WORK TO BE COMPLETED
What is needed is every line, exactly as given, from the line containing "D1: diode (A" through the end of the data below.

INFORMATION SHOWN
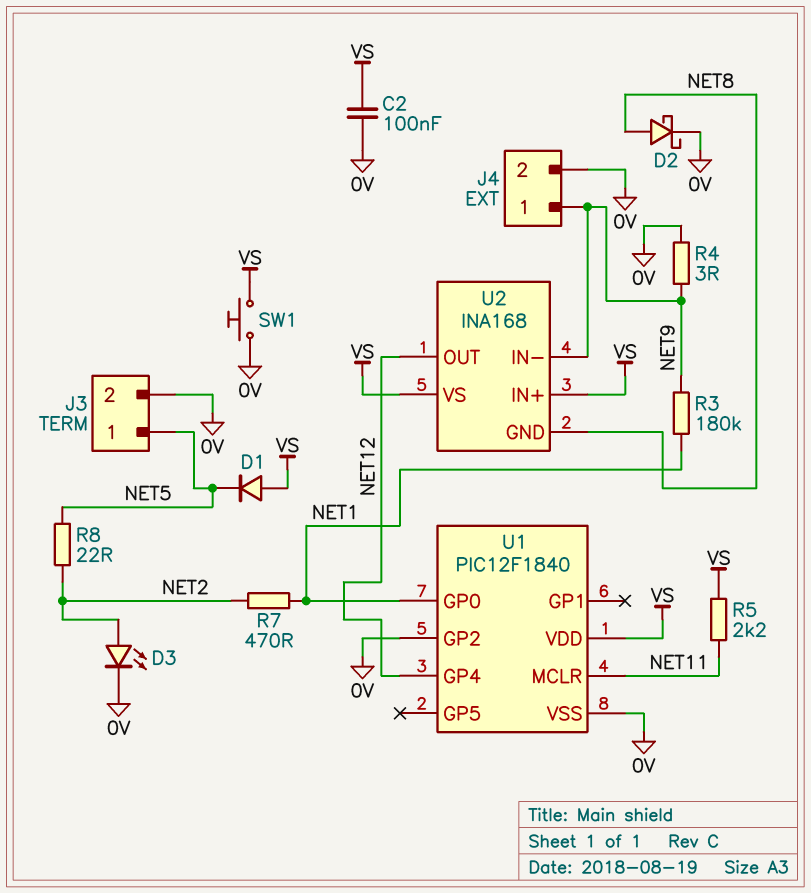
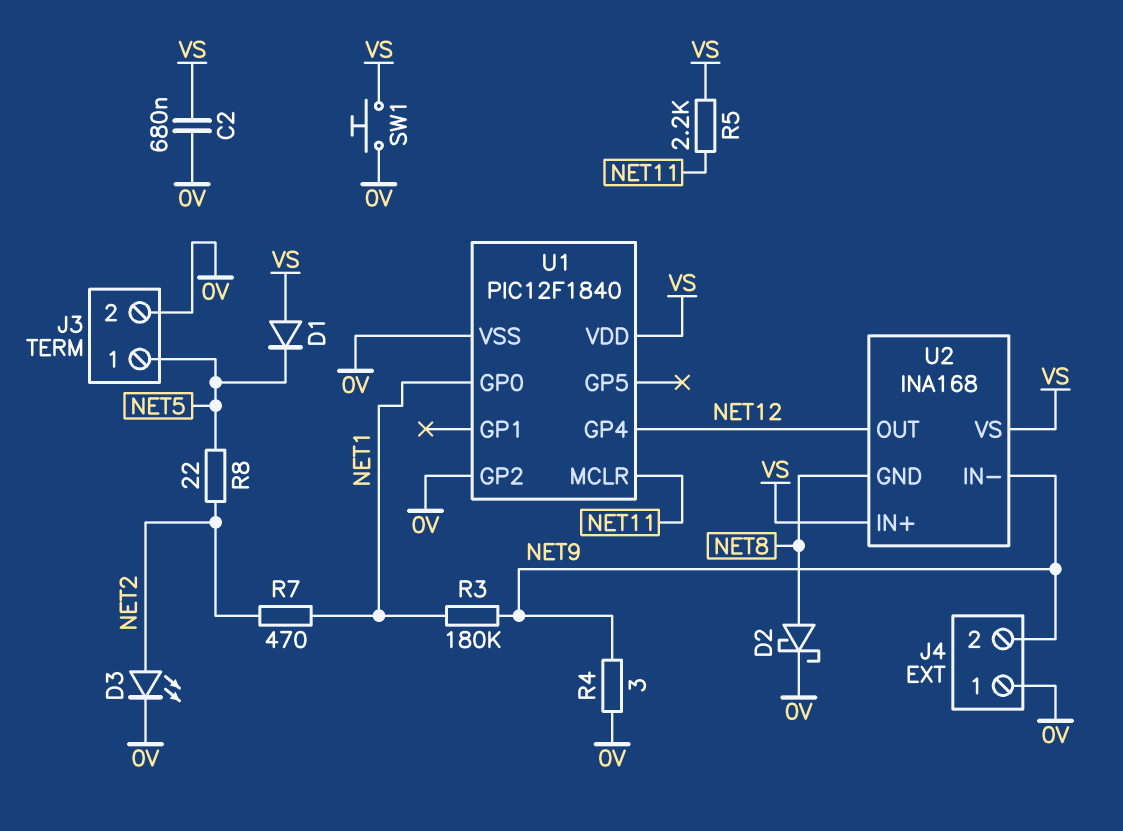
C2: 100nF (0V, VS) -> 680nF (0V, VS)
J4 pin 1: NET9 -> 0V
J4 pin 2: 0V -> NET9

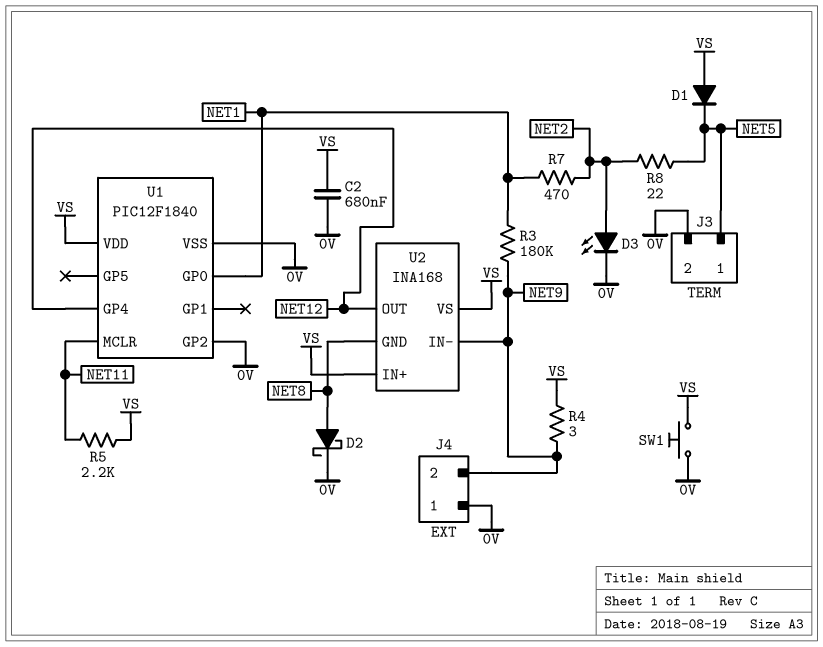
R4: 3 (0V, NET9) -> 3 (NET9, VS)

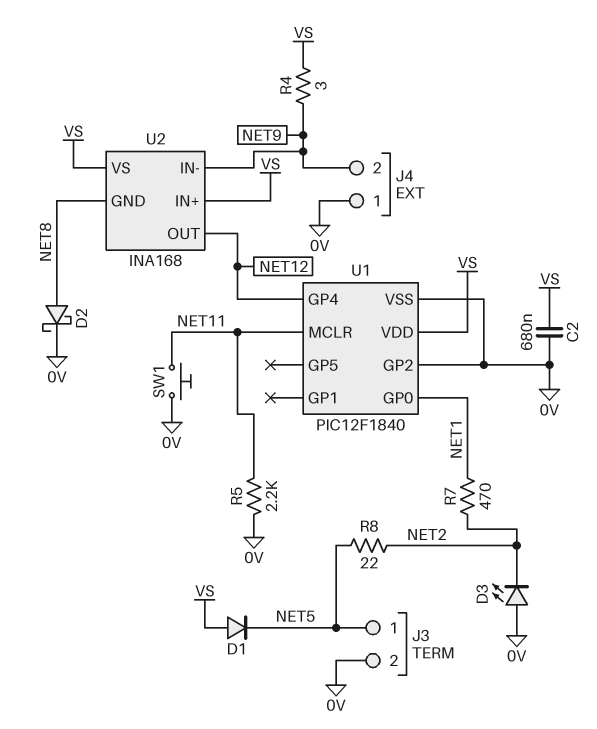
D3: LED (A NET2, K 0V) -> LED (A 0V, K NET2)
R3: 180k (NET1, NET9) -> none
R5: 2.2k (NET11, VS) -> 2.2k (0V, NET11)
SW1: button (0V, VS) -> button (0V, NET11)

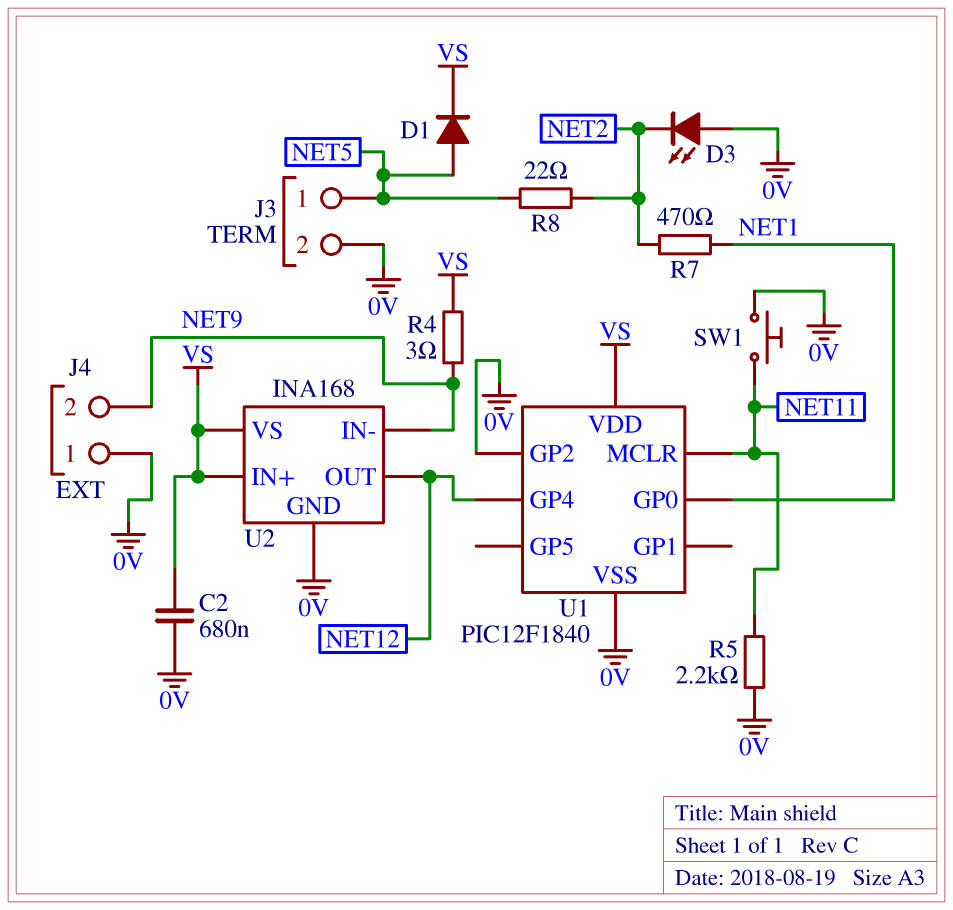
D1: diode (A VS, K NET5) -> diode (A NET5, K VS)
D2: schottky (A NET8, K 0V) -> none
U2 pin GND: NET8 -> 0V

SOLUTION BELOW
D1: diode (A VS, K NET5) -> diode (A NET5, K VS)
D2: schottky (A NET8, K 0V) -> none
U2 pin GND: NET8 -> 0V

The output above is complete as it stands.